**Assignment**
Among the lines below, restate word for word only those from the line with "V1: AC 120V" through the line with "D4: LED red", with both end lines kept.

* * * * *

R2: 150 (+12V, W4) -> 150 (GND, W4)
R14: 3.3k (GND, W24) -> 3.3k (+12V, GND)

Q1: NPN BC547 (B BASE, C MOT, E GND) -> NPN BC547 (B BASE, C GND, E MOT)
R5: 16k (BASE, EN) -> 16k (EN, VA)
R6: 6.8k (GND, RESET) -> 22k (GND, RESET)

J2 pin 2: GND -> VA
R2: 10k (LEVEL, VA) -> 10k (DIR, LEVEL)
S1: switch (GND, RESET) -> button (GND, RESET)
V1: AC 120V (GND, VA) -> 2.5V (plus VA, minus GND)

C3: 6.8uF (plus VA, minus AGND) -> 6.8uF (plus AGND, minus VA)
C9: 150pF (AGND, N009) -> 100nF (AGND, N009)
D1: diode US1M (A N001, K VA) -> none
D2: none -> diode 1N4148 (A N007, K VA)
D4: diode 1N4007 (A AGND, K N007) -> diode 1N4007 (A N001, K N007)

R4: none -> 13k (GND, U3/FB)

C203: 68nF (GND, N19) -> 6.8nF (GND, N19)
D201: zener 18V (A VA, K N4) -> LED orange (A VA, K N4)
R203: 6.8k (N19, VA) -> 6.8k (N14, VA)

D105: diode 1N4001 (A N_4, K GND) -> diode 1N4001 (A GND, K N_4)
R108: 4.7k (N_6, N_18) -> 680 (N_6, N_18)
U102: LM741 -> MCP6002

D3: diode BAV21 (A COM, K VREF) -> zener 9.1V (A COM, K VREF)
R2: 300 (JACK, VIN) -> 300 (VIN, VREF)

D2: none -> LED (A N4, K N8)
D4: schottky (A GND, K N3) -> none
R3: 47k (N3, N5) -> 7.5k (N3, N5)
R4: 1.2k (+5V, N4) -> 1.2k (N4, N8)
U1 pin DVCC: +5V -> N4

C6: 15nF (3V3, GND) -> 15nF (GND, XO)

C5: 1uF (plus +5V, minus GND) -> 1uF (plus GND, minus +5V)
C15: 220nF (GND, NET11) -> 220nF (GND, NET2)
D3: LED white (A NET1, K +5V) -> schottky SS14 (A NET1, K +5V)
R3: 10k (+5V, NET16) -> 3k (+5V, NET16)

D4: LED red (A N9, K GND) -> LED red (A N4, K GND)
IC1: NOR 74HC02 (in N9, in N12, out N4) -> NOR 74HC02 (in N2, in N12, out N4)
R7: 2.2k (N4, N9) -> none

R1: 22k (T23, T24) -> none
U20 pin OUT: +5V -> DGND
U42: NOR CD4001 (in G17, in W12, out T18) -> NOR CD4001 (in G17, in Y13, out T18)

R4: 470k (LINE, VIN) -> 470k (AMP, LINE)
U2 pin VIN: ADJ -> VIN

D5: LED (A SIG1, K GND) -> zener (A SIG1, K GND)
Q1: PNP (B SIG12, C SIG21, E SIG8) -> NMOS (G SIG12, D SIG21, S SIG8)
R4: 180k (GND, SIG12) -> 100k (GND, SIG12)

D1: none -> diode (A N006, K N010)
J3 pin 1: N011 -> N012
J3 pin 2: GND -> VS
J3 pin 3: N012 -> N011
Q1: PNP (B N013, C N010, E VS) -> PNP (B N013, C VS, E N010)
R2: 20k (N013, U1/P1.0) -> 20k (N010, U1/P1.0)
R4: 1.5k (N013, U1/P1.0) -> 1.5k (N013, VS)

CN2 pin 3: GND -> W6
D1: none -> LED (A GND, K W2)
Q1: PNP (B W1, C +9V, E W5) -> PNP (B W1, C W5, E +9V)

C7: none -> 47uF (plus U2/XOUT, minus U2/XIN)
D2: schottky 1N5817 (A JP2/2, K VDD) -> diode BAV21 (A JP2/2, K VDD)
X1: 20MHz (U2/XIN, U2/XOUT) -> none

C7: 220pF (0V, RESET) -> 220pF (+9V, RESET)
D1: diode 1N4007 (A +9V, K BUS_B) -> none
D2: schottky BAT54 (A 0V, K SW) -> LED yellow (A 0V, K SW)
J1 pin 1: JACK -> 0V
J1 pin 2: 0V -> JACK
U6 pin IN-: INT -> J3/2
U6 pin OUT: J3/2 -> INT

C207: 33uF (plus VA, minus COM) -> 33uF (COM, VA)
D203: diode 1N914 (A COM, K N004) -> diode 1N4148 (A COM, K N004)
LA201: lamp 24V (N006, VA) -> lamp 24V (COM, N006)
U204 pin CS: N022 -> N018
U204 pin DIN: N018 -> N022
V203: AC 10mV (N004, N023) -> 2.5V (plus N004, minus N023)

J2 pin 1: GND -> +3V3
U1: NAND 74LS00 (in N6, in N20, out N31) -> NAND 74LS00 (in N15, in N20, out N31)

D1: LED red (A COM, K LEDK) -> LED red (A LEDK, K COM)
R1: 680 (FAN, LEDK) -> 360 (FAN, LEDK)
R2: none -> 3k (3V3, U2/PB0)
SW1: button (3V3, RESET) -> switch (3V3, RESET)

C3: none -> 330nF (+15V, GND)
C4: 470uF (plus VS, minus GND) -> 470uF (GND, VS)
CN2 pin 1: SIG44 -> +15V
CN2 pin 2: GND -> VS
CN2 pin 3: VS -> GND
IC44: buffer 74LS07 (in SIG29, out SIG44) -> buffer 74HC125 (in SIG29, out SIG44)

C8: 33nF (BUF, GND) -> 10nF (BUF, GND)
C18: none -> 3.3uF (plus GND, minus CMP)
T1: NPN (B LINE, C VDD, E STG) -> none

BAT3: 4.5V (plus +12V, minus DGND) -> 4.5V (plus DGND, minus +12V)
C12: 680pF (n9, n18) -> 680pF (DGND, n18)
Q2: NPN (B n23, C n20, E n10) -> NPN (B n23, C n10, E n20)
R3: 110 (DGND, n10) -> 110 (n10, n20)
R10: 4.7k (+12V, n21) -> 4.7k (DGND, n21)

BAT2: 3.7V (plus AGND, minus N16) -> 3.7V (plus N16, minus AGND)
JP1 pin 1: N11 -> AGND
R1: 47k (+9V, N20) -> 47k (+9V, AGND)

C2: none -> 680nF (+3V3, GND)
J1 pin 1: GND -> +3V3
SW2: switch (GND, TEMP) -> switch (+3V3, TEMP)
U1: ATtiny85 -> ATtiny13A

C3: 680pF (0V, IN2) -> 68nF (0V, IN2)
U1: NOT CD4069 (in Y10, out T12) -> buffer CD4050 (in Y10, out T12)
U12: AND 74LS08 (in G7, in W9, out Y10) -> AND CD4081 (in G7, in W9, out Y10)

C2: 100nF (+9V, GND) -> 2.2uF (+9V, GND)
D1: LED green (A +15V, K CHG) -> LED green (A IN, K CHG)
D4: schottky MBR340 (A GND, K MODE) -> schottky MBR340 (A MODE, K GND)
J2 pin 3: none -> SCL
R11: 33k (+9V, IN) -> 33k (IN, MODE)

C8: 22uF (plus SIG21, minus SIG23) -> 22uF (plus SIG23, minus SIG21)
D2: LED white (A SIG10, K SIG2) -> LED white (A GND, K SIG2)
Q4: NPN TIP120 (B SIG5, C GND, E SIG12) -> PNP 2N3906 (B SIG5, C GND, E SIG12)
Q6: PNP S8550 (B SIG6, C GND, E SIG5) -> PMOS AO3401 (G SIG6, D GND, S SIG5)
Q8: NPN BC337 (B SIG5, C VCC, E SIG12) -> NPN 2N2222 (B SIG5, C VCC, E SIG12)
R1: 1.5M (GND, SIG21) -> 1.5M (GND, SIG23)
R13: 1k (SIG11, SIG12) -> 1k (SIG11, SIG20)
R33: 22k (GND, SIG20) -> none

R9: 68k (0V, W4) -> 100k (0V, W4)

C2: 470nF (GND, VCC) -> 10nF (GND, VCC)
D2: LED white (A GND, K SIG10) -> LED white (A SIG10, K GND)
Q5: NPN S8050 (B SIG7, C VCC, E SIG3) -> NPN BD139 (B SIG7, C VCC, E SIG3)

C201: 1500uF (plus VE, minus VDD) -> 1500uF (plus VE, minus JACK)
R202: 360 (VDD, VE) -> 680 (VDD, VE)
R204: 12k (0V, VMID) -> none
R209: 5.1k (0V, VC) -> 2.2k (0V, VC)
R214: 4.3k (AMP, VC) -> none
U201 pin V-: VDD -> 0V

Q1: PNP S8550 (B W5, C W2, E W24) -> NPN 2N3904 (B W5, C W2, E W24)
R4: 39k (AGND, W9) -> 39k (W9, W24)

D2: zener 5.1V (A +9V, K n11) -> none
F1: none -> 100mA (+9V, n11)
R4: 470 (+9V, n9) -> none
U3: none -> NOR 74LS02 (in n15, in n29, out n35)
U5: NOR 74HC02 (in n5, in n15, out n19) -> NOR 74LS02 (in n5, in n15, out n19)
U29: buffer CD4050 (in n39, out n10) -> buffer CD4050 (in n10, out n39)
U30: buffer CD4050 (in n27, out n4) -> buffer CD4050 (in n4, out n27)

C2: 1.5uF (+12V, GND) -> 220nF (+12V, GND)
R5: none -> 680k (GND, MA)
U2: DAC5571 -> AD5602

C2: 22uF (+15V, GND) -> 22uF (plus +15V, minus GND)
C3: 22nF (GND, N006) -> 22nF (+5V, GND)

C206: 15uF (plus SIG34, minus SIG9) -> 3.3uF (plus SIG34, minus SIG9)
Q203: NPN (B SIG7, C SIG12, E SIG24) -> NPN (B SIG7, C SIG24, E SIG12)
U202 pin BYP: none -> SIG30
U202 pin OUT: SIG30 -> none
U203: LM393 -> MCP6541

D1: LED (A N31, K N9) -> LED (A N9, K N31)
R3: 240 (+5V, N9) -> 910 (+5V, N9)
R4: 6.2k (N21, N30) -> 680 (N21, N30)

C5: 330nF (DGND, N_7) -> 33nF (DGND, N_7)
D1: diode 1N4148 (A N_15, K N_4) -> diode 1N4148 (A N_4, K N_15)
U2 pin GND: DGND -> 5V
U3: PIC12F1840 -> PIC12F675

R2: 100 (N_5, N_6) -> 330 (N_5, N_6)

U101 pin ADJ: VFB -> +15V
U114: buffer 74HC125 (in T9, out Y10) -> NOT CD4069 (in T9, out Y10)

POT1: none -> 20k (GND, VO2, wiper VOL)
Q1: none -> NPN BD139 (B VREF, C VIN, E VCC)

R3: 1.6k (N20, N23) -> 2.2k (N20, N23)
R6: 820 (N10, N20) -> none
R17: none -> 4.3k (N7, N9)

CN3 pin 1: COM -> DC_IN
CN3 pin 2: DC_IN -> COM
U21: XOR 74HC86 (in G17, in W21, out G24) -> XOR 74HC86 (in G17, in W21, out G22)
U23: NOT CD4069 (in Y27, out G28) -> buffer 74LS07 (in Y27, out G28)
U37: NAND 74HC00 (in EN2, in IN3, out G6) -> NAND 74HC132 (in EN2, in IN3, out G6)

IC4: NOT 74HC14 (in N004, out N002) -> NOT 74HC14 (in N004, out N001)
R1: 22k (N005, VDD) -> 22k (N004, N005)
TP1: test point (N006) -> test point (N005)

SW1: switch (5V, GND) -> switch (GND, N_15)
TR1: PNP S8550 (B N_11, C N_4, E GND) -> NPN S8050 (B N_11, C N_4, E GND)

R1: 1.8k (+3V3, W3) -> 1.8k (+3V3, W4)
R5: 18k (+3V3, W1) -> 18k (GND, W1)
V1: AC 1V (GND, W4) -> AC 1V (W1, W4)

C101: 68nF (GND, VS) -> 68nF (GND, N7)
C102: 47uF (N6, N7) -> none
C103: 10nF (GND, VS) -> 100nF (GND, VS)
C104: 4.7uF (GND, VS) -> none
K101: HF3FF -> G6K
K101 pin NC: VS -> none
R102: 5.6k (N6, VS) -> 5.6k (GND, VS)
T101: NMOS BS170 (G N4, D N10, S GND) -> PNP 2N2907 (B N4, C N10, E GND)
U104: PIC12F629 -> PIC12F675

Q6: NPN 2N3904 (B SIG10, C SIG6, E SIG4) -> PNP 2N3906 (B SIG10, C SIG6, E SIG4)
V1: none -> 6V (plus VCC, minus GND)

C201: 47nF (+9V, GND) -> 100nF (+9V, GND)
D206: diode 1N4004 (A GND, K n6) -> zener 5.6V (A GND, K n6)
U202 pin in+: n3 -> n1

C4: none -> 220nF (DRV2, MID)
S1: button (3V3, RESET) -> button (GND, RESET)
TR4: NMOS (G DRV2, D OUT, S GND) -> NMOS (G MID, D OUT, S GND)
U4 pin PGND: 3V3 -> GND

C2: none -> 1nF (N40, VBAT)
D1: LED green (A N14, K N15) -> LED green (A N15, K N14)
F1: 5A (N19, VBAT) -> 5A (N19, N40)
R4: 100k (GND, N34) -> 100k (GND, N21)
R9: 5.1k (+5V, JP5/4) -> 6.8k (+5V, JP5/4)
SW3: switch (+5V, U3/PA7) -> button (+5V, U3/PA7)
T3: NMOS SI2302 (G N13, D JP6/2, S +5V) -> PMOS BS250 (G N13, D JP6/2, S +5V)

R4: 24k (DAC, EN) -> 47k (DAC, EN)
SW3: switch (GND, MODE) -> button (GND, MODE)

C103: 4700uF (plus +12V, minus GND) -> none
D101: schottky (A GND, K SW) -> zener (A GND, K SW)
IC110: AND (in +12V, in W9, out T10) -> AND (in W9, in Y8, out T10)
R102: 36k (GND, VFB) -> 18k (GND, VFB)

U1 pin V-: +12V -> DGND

* * * * *

**Task solution**
V1: AC 120V (GND, VA) -> 2.5V (plus VA, minus GND)

C3: 6.8uF (plus VA, minus AGND) -> 6.8uF (plus AGND, minus VA)
C9: 150pF (AGND, N009) -> 100nF (AGND, N009)
D1: diode US1M (A N001, K VA) -> none
D2: none -> diode 1N4148 (A N007, K VA)
D4: diode 1N4007 (A AGND, K N007) -> diode 1N4007 (A N001, K N007)

R4: none -> 13k (GND, U3/FB)

C203: 68nF (GND, N19) -> 6.8nF (GND, N19)
D201: zener 18V (A VA, K N4) -> LED orange (A VA, K N4)
R203: 6.8k (N19, VA) -> 6.8k (N14, VA)

D105: diode 1N4001 (A N_4, K GND) -> diode 1N4001 (A GND, K N_4)
R108: 4.7k (N_6, N_18) -> 680 (N_6, N_18)
U102: LM741 -> MCP6002

D3: diode BAV21 (A COM, K VREF) -> zener 9.1V (A COM, K VREF)
R2: 300 (JACK, VIN) -> 300 (VIN, VREF)

D2: none -> LED (A N4, K N8)
D4: schottky (A GND, K N3) -> none
R3: 47k (N3, N5) -> 7.5k (N3, N5)
R4: 1.2k (+5V, N4) -> 1.2k (N4, N8)
U1 pin DVCC: +5V -> N4

C6: 15nF (3V3, GND) -> 15nF (GND, XO)

C5: 1uF (plus +5V, minus GND) -> 1uF (plus GND, minus +5V)
C15: 220nF (GND, NET11) -> 220nF (GND, NET2)
D3: LED white (A NET1, K +5V) -> schottky SS14 (A NET1, K +5V)
R3: 10k (+5V, NET16) -> 3k (+5V, NET16)

D4: LED red (A N9, K GND) -> LED red (A N4, K GND)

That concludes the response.